WORK INSTRUCTIONS: Omitting all images, output the entries that follow exactly as written.

[RECORD EXCERPTS]

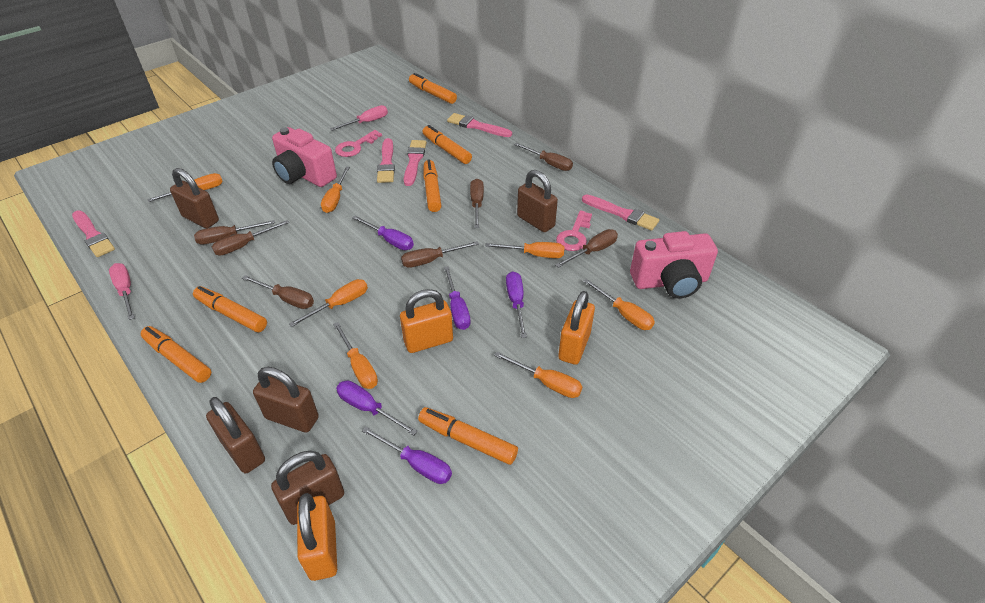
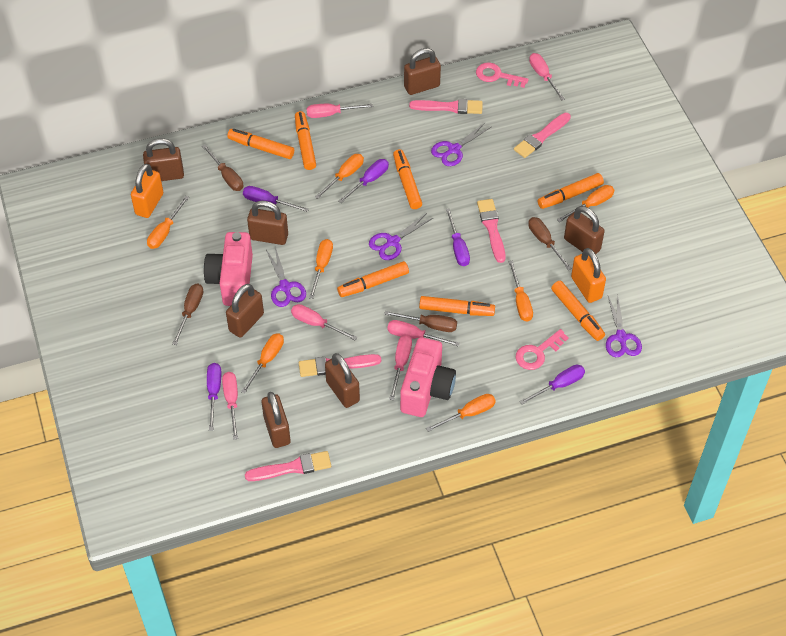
brown padlock: 5 -> 7
brown screwdriver: 7 -> 4
orange marker: 6 -> 7
orange padlock: 3 -> 2
pink screwdriver: 2 -> 6
purple scissors: 0 -> 4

[/RECORD EXCERPTS]

TASK RESULT:
brown padlock: 5 -> 7
brown screwdriver: 7 -> 4
orange marker: 6 -> 7
orange padlock: 3 -> 2
pink screwdriver: 2 -> 6
purple scissors: 0 -> 4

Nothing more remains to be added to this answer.